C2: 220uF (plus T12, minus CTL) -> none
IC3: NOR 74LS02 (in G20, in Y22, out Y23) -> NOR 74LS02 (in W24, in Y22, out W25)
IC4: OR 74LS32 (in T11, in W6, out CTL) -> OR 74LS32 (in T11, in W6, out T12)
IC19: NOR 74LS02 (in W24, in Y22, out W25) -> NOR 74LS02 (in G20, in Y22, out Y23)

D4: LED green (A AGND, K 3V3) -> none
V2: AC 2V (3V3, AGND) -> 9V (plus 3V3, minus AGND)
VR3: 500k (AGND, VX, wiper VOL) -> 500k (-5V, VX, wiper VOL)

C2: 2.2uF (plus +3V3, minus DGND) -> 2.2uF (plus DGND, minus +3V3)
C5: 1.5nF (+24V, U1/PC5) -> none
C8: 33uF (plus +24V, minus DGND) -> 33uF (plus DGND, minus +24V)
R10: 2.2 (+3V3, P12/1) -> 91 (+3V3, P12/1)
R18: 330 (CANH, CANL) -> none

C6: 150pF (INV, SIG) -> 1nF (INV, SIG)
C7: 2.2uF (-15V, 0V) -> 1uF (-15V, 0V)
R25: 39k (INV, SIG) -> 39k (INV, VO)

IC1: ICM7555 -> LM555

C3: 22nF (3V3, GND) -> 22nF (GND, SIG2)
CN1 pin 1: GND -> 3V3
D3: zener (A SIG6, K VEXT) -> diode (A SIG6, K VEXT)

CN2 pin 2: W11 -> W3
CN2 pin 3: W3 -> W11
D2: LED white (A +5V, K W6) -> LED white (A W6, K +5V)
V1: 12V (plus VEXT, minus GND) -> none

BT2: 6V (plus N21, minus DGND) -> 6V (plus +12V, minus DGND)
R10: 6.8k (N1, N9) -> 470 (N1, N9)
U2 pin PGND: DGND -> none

○ ○ ○

:: PROBLEM DESCRIPTION ::
Could you show every line of the listing that holds the string "plus"?

:: ANSWER ::
C2: 220uF (plus T12, minus CTL) -> none
V2: AC 2V (3V3, AGND) -> 9V (plus 3V3, minus AGND)
C2: 2.2uF (plus +3V3, minus DGND) -> 2.2uF (plus DGND, minus +3V3)
C8: 33uF (plus +24V, minus DGND) -> 33uF (plus DGND, minus +24V)
V1: 12V (plus VEXT, minus GND) -> none
BT2: 6V (plus N21, minus DGND) -> 6V (plus +12V, minus DGND)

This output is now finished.